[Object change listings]

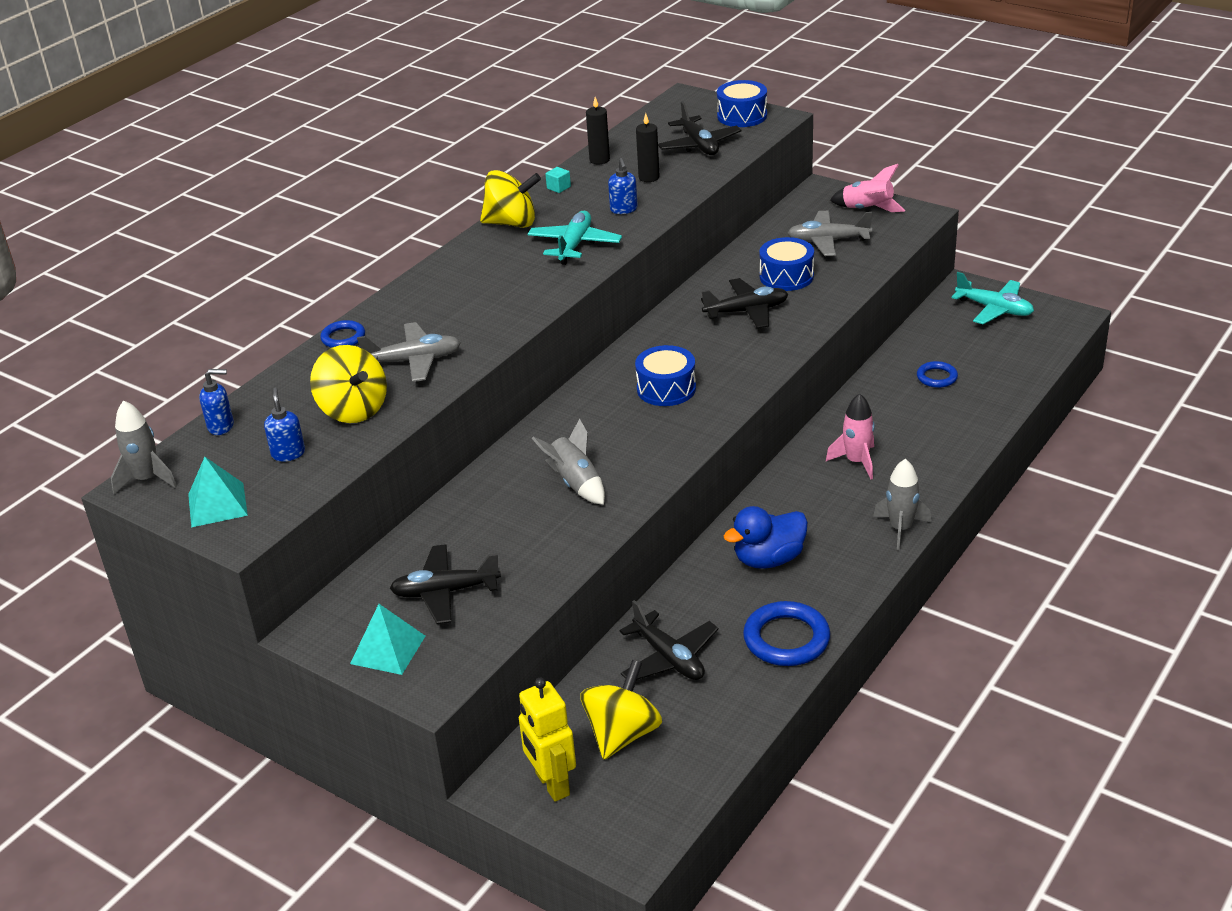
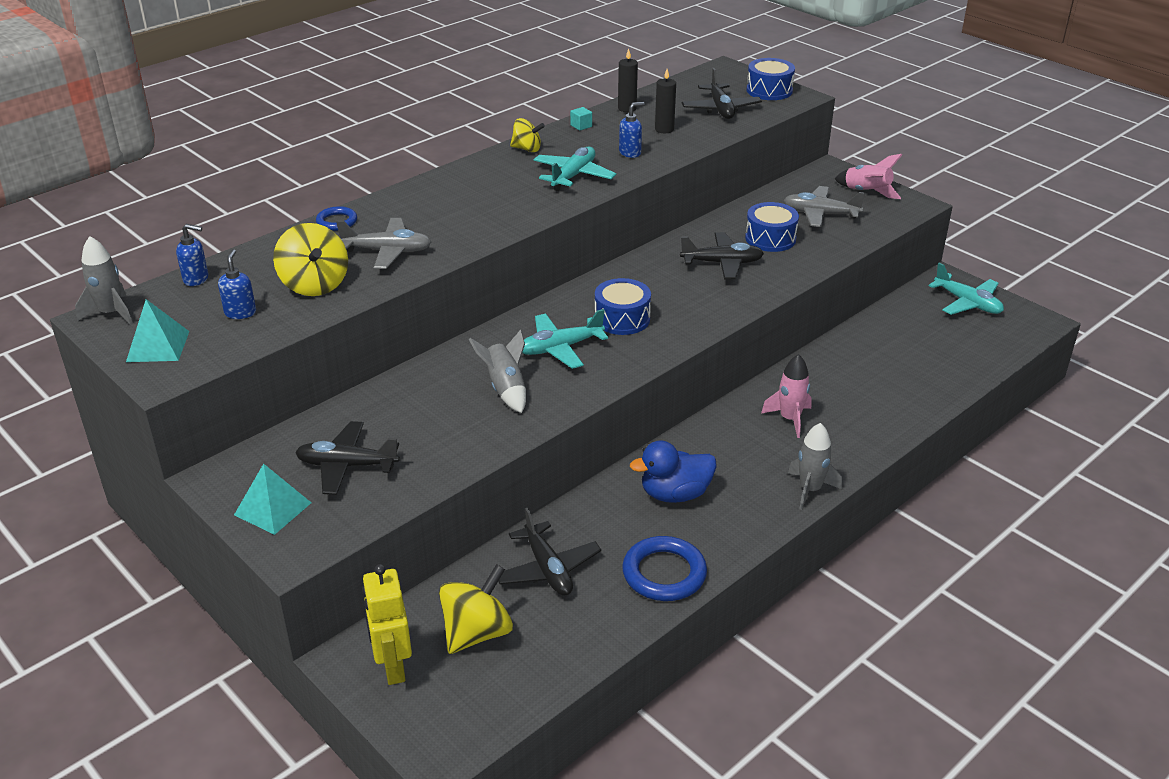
camera: 10 degrees right, 0 degrees up
(512, 223) = (527, 149): yellow spinning top -> yellow spinning top, size x0.61
(615, 431) = (560, 348): none -> turquoise plane
(624, 209) = (630, 153): blue soap dispenser -> blue soap dispenser turned 120 degrees counterclockwise
(937, 377) = (892, 355): blue ring -> none

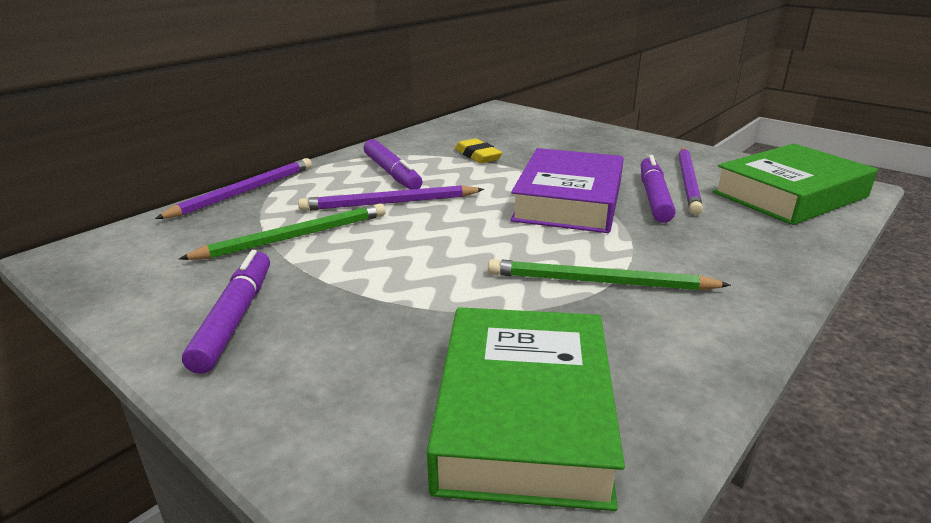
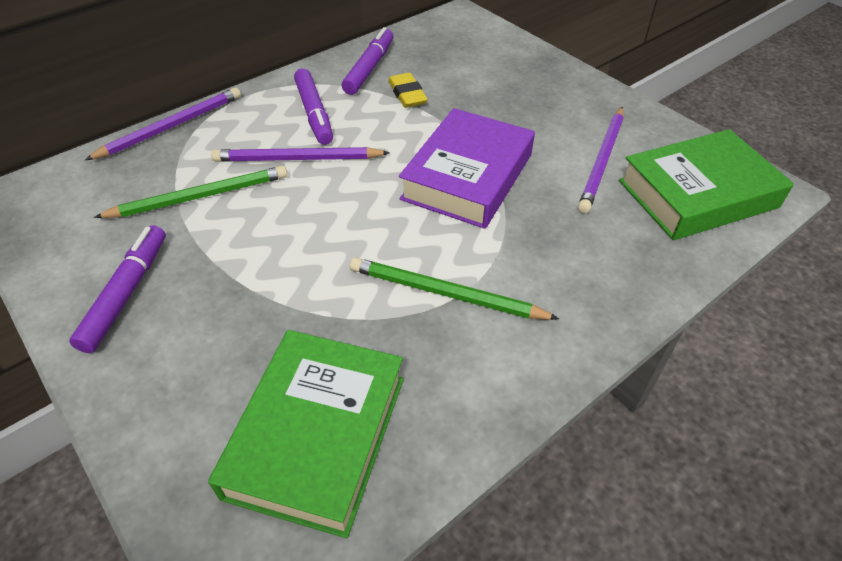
camera: 10 degrees right, 20 degrees up
(653, 197) = (555, 181): purple marker -> purple marker (369, 68)

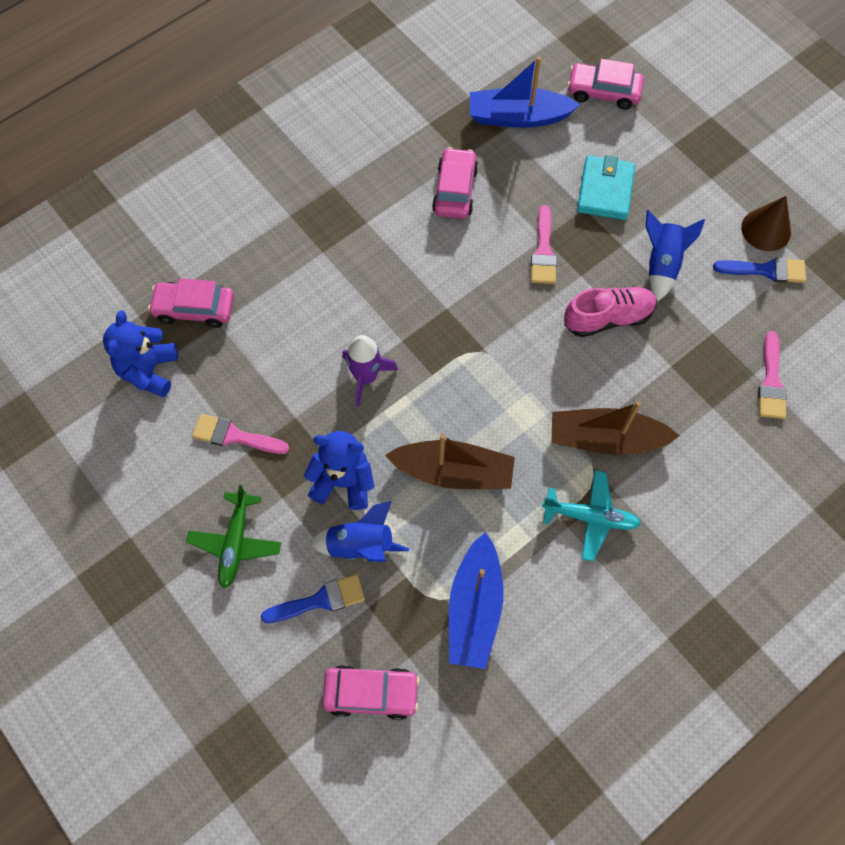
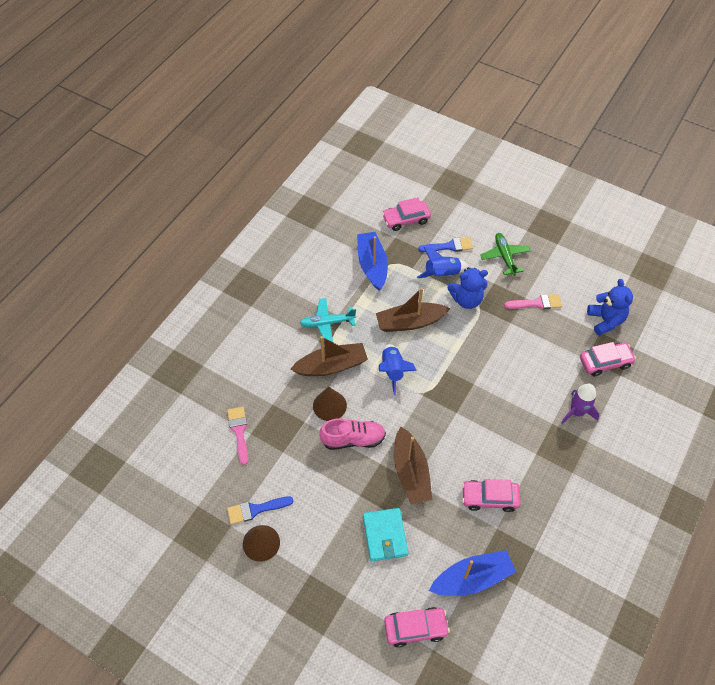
camera: 160 degrees right, 10 degrees down
(320, 600) = (449, 246): blue brush -> blue brush turned 150 degrees counterclockwise
(366, 377) = (483, 356): purple rocket -> purple rocket (577, 412)
(455, 190) = (489, 498): pink car -> pink car turned 105 degrees clockwise
(543, 251) = (411, 472): pink brush -> brown boat
(608, 318) = (353, 439): pink shoe -> pink shoe turned 150 degrees counterclockwise
(627, 377) = (329, 405): none -> brown cone
(662, 264) = (328, 490): blue rocket -> blue rocket (393, 371)

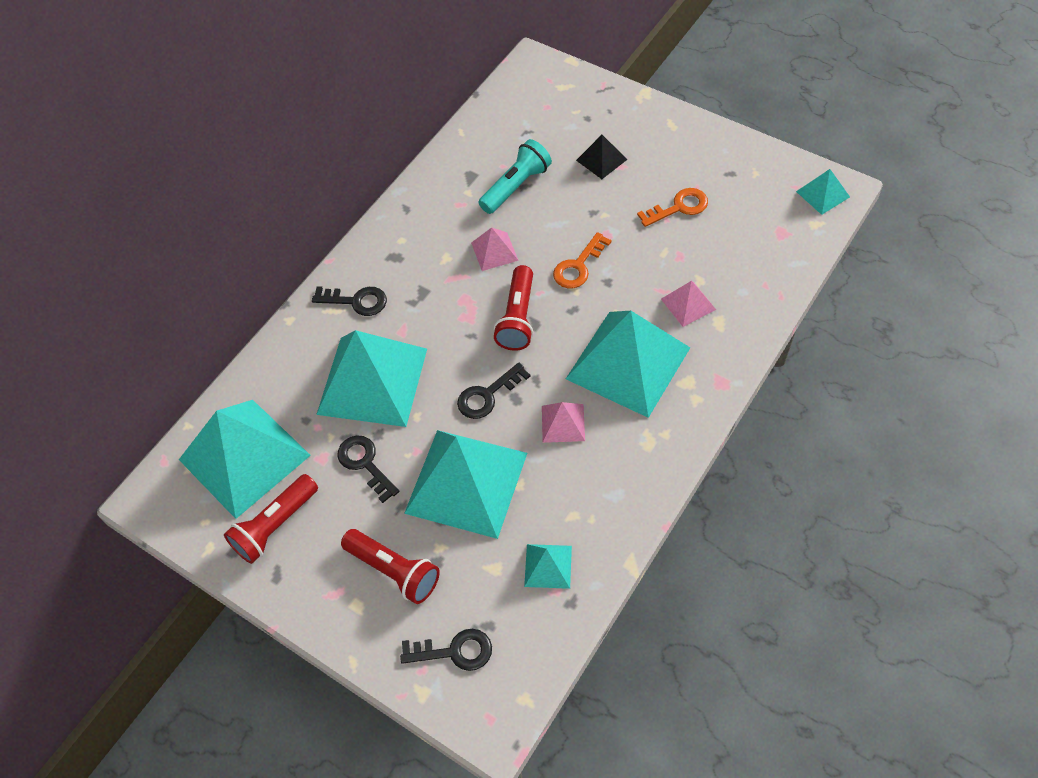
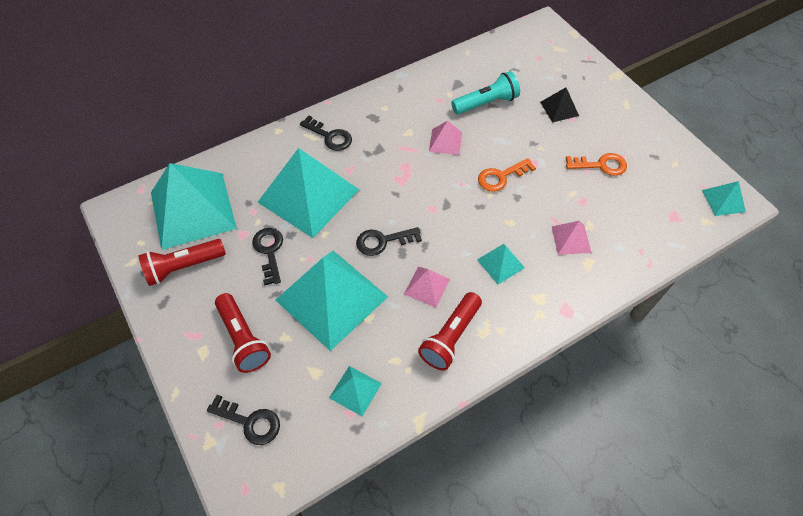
camera: 20 degrees right, 0 degrees up
(518, 318) = (436, 195): red flashlight -> red flashlight (450, 337)
(628, 363) = (500, 263): turquoise pyramid -> turquoise pyramid, size x0.44

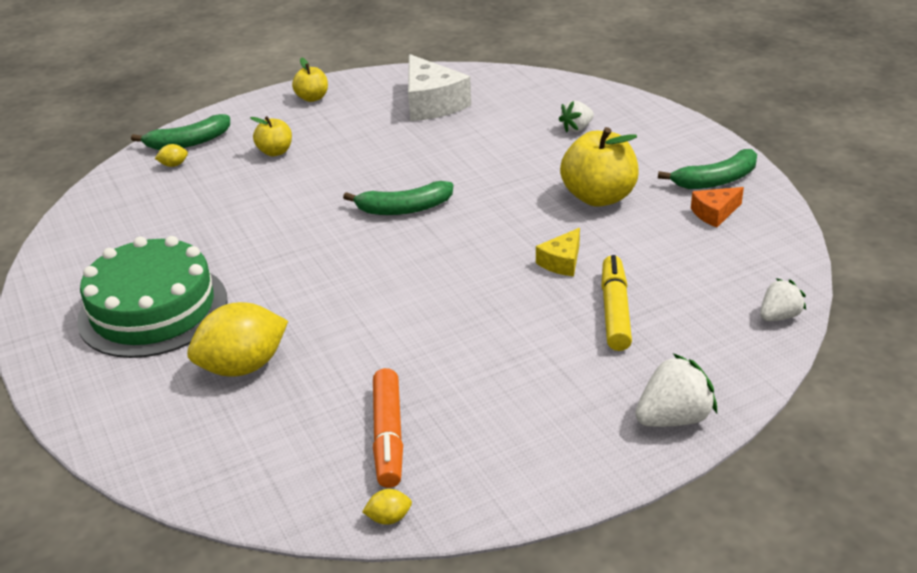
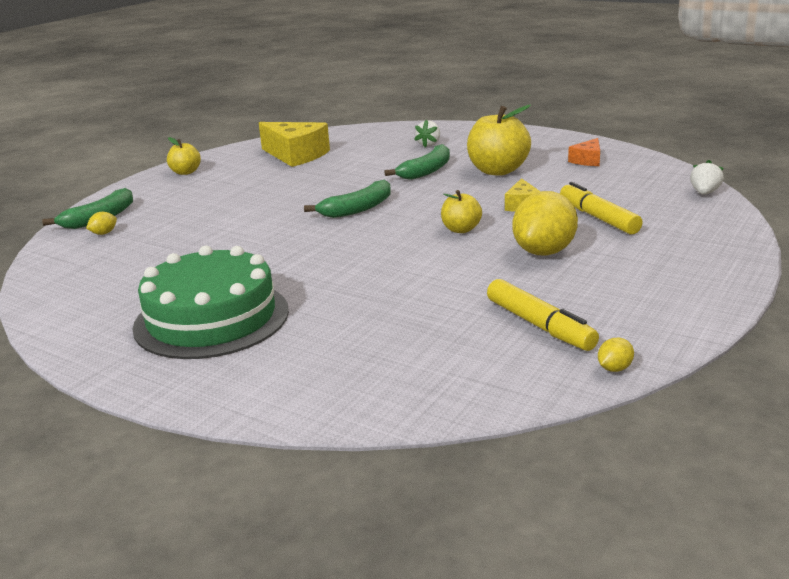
camera: 30 degrees left, 10 degrees down
(243, 366) = (353, 326): yellow lemon -> yellow lemon (544, 252)
(275, 152) = (195, 205): yellow apple -> yellow apple (461, 229)
(388, 436) = (539, 325): orange marker -> yellow marker
(431, 103) = (296, 155): white cheese -> yellow cheese
(673, 418) = (721, 254): white strawberry -> none
(716, 180) = (563, 147): green banana -> green banana (426, 171)

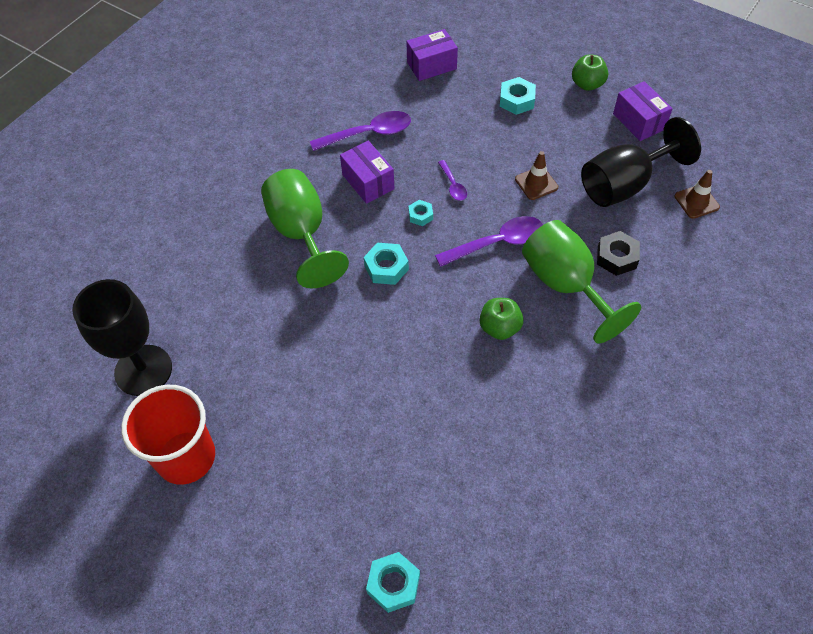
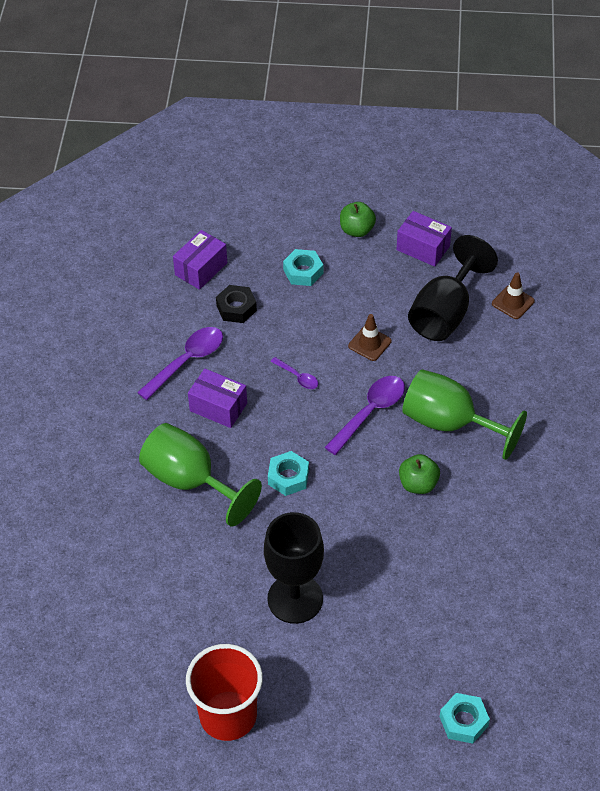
camera: 30 degrees left, 5 degrees down
(143, 370) = (135, 666): black goblet -> black goblet (295, 599)
(420, 215) = (287, 417): turquoise nut -> none
(616, 257) = (476, 380): black nut -> black nut (236, 308)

**TASK PROMPT**.
Lines from the entries that contain the string "camera" must be found and copied.

**COMPLETED TASK**.
camera: 10 degrees right, 0 degrees up
camera: 10 degrees right, 20 degrees up
camera: 160 degrees right, 10 degrees down
camera: 20 degrees right, 0 degrees up
camera: 30 degrees left, 10 degrees down
camera: 30 degrees left, 5 degrees down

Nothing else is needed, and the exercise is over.